Problem to solve: Print the data that follows exactly as it stands, from its first line through the line containing "camera: 30 degrees left, 20 degrees down", and stop there.

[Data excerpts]
= = = = =

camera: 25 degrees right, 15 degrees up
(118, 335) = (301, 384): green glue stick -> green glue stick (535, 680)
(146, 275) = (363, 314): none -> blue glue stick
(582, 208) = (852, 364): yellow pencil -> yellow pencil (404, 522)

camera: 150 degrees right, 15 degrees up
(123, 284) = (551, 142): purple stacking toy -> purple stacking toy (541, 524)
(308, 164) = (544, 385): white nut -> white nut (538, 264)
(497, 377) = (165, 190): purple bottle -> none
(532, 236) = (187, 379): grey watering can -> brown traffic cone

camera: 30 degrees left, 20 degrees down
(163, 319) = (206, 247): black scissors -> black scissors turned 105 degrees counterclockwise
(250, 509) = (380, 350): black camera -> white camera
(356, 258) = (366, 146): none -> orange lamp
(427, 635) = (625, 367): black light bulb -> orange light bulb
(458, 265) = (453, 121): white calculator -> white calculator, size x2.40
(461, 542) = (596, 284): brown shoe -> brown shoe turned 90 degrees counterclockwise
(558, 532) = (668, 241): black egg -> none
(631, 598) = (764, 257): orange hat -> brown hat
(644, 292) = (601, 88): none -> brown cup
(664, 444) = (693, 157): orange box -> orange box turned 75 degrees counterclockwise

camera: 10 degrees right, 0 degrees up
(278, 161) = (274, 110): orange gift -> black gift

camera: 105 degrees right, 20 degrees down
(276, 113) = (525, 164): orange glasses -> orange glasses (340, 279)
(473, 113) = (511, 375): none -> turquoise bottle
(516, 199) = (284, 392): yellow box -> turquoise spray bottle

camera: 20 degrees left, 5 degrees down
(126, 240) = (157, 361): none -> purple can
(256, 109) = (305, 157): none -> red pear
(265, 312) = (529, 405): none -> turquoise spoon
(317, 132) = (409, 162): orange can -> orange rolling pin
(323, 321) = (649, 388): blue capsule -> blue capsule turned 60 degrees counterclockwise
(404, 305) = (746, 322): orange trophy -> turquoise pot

= = = = =

Worked solution:
camera: 25 degrees right, 15 degrees up
(118, 335) = (301, 384): green glue stick -> green glue stick (535, 680)
(146, 275) = (363, 314): none -> blue glue stick
(582, 208) = (852, 364): yellow pencil -> yellow pencil (404, 522)

camera: 150 degrees right, 15 degrees up
(123, 284) = (551, 142): purple stacking toy -> purple stacking toy (541, 524)
(308, 164) = (544, 385): white nut -> white nut (538, 264)
(497, 377) = (165, 190): purple bottle -> none
(532, 236) = (187, 379): grey watering can -> brown traffic cone

camera: 30 degrees left, 20 degrees down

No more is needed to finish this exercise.